* _Instructions to follow_: Give the listing again exactly, skipping any pictures it holds.

* _Material provided_:

########################################

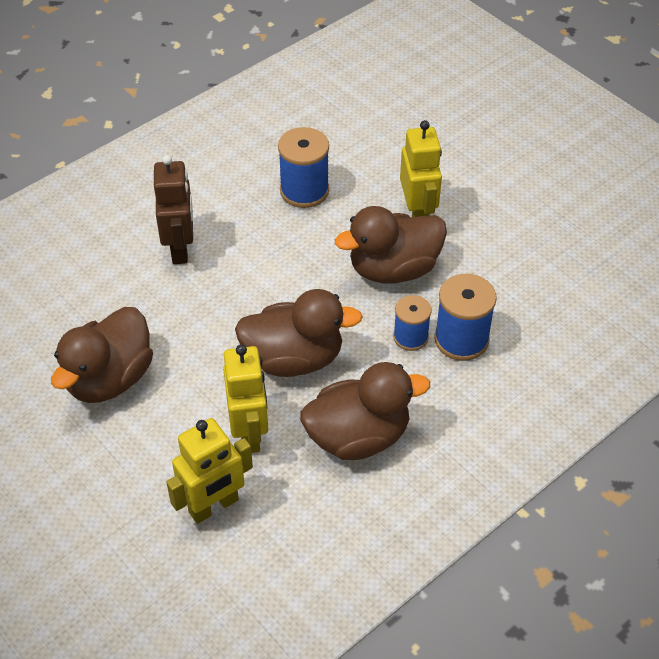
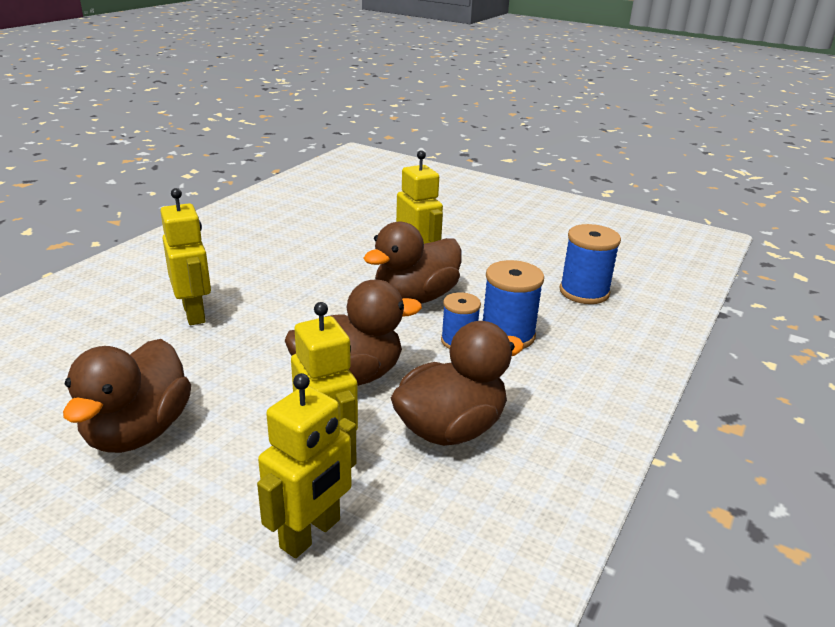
camera: 20 degrees left, 20 degrees down
(180, 249) = (194, 313): brown robot -> yellow robot
(304, 191) = (306, 260): blue spool -> blue spool (584, 292)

########################################

* _Solution to the exercise_:
camera: 20 degrees left, 20 degrees down
(180, 249) = (194, 313): brown robot -> yellow robot
(304, 191) = (306, 260): blue spool -> blue spool (584, 292)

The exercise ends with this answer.